■ Revision comparison data ■
▬▬▬▬▬▬

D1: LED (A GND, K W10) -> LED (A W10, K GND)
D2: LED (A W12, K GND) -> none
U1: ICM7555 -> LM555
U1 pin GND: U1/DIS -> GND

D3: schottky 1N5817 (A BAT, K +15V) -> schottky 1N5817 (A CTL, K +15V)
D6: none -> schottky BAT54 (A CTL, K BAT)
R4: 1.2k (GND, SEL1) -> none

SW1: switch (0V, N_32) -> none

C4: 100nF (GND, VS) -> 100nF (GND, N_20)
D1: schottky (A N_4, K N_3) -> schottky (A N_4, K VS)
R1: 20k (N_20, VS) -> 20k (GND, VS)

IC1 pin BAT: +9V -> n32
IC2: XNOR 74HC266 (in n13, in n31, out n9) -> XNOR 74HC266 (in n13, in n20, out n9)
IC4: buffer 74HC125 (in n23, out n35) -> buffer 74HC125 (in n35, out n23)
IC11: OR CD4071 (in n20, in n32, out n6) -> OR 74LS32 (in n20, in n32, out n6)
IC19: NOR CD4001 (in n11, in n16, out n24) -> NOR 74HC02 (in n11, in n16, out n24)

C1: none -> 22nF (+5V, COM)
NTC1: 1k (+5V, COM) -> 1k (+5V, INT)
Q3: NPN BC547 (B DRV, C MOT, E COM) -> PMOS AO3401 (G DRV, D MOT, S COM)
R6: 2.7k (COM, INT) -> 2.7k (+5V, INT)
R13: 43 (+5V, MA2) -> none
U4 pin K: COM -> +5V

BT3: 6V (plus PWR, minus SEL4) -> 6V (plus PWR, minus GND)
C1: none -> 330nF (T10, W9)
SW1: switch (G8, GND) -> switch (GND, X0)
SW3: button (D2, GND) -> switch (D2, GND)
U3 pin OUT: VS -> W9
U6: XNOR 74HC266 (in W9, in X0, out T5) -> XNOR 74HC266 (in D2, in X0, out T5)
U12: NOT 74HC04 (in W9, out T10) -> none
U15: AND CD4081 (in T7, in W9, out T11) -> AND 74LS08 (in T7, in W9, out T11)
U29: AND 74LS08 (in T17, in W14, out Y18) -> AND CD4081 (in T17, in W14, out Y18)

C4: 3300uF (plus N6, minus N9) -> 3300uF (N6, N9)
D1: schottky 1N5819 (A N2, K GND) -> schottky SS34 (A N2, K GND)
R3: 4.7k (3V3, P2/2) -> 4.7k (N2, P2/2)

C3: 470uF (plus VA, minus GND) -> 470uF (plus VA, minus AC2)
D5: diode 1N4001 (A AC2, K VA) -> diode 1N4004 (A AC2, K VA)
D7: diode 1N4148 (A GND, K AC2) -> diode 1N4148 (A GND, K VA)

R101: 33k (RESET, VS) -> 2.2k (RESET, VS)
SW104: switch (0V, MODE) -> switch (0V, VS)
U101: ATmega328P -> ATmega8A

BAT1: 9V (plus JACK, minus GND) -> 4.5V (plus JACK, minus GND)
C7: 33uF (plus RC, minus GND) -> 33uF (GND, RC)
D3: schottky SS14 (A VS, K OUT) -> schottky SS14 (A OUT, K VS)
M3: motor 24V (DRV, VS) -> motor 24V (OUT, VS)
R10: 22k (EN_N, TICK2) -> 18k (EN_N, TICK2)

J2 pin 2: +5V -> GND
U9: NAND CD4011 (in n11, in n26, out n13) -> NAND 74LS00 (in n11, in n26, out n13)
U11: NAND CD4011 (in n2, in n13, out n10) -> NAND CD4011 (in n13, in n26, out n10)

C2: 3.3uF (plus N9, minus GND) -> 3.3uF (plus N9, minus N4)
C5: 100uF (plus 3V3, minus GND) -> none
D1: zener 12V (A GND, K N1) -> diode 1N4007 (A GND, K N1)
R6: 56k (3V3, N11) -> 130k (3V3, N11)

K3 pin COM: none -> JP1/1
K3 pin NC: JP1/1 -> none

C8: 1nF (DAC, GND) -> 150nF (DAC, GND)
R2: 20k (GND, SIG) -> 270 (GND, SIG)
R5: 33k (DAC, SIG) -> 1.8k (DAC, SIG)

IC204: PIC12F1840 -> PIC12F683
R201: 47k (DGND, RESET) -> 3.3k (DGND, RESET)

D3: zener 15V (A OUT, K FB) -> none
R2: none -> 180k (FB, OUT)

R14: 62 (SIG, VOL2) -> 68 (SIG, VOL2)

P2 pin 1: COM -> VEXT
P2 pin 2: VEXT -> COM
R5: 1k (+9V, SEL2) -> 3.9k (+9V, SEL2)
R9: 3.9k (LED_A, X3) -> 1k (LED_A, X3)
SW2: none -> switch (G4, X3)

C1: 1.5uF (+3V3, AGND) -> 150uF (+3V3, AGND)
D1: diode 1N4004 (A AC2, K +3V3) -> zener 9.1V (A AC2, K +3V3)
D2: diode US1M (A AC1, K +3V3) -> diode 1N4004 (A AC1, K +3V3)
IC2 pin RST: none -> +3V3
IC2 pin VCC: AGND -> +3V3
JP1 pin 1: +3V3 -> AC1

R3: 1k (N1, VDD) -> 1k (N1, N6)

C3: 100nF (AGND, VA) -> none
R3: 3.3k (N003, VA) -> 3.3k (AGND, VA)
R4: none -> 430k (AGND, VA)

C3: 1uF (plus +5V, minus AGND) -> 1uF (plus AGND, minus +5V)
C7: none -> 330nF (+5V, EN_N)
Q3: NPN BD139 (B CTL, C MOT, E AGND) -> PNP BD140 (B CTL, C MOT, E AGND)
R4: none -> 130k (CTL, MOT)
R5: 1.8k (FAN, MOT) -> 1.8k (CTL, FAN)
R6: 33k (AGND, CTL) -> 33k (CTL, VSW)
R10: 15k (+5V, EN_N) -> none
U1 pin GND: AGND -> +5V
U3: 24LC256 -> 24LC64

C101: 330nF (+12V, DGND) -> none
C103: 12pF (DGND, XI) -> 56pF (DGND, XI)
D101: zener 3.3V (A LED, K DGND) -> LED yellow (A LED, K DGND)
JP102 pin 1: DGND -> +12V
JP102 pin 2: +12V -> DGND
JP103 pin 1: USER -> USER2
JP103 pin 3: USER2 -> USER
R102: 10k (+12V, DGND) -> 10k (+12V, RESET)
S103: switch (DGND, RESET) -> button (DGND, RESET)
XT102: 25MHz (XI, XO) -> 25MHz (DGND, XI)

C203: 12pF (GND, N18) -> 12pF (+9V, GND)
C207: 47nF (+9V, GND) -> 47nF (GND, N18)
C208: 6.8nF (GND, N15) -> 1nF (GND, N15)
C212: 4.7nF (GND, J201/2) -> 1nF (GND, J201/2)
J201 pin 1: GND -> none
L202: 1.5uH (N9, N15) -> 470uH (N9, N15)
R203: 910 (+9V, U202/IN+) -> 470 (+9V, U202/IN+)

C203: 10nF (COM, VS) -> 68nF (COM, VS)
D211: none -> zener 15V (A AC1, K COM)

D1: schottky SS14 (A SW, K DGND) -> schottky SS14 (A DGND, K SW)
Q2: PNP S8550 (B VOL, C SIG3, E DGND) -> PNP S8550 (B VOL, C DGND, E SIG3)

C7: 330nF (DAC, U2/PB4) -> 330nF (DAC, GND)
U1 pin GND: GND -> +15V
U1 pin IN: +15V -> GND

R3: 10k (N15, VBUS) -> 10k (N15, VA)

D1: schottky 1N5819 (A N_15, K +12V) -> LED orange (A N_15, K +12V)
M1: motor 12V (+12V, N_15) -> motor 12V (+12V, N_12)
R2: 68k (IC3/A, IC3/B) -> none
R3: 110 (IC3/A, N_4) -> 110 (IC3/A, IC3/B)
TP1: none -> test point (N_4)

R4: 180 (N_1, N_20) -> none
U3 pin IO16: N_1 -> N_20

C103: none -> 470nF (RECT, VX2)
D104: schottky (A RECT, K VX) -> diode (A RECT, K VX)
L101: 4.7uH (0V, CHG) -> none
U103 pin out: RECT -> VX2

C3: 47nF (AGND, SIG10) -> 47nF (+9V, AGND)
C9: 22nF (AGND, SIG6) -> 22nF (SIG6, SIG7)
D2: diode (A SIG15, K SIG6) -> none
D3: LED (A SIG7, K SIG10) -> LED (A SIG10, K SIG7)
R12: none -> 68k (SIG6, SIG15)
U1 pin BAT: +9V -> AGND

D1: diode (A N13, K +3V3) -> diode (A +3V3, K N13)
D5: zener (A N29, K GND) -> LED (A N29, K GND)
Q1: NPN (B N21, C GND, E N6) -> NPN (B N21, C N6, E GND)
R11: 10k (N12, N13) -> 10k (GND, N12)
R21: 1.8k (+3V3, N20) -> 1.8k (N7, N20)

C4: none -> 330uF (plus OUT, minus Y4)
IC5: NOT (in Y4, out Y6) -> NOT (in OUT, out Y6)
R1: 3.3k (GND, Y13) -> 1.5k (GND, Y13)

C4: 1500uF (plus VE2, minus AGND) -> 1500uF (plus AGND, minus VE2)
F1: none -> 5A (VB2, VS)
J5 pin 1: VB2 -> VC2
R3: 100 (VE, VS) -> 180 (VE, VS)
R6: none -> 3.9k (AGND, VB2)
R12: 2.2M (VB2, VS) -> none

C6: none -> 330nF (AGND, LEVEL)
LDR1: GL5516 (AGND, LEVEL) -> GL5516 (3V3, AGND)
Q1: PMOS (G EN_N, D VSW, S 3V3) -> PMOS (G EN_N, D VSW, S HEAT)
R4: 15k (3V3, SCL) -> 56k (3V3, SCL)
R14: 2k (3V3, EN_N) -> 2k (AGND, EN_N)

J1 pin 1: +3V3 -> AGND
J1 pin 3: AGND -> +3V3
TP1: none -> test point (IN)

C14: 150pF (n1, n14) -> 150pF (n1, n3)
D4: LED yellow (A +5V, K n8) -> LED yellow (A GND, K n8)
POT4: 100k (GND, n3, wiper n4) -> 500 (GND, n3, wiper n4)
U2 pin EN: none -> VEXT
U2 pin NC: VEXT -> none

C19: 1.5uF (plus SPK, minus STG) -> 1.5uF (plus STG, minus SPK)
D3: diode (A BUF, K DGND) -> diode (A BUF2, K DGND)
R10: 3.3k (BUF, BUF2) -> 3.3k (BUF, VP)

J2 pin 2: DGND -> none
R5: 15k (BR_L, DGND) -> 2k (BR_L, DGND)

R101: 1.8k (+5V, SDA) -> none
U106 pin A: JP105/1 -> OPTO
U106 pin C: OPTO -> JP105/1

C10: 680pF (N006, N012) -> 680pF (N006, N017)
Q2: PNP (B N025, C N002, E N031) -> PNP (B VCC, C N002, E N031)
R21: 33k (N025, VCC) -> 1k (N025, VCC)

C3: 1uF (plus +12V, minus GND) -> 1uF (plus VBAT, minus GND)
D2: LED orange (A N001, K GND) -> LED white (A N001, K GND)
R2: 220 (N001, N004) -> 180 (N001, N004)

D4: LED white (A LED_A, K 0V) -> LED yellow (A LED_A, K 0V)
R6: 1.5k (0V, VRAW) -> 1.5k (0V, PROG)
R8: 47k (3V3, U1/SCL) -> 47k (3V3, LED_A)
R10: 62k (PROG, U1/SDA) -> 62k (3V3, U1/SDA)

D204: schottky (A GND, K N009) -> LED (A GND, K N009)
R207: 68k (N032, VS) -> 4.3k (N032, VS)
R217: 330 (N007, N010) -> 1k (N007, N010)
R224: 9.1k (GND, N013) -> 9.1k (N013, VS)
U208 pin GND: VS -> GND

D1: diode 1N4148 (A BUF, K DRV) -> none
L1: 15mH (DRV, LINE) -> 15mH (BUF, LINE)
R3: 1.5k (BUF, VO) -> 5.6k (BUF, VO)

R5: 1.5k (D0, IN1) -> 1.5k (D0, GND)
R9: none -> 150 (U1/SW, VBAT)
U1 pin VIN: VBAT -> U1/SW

▬▬▬▬▬▬

■ Exercise prompt ■
What lines above contain the word "PROG"? Return each such line.

■ Result below ■
R6: 1.5k (0V, VRAW) -> 1.5k (0V, PROG)
R10: 62k (PROG, U1/SDA) -> 62k (3V3, U1/SDA)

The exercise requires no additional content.